▶ [ASSIGNMENT]
The pictures are to be left out when the listing below is reproduced word for word.

§

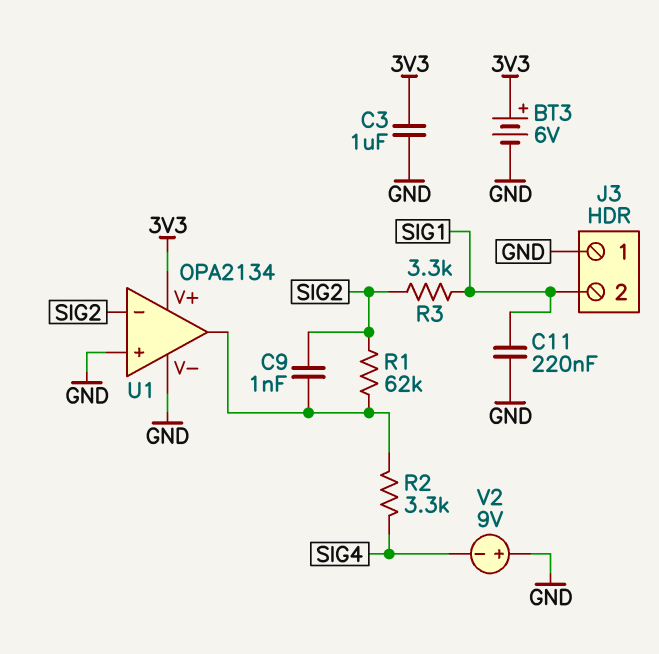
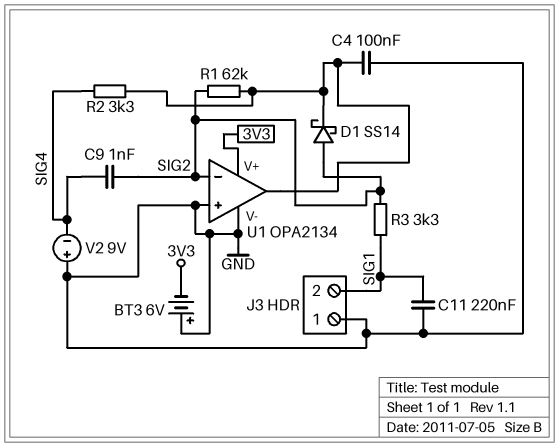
BT3: 6V (plus 3V3, minus GND) -> 6V (plus GND, minus 3V3)
C3: 1uF (3V3, GND) -> none
C4: none -> 100nF (GND, U1/out)
C9: 1nF (SIG2, U1/out) -> 1nF (SIG2, SIG4)
D1: none -> schottky SS14 (A SIG2, K U1/out)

§

▶ [ANSWER FOR THE TASK]
BT3: 6V (plus 3V3, minus GND) -> 6V (plus GND, minus 3V3)
C3: 1uF (3V3, GND) -> none
C4: none -> 100nF (GND, U1/out)
C9: 1nF (SIG2, U1/out) -> 1nF (SIG2, SIG4)
D1: none -> schottky SS14 (A SIG2, K U1/out)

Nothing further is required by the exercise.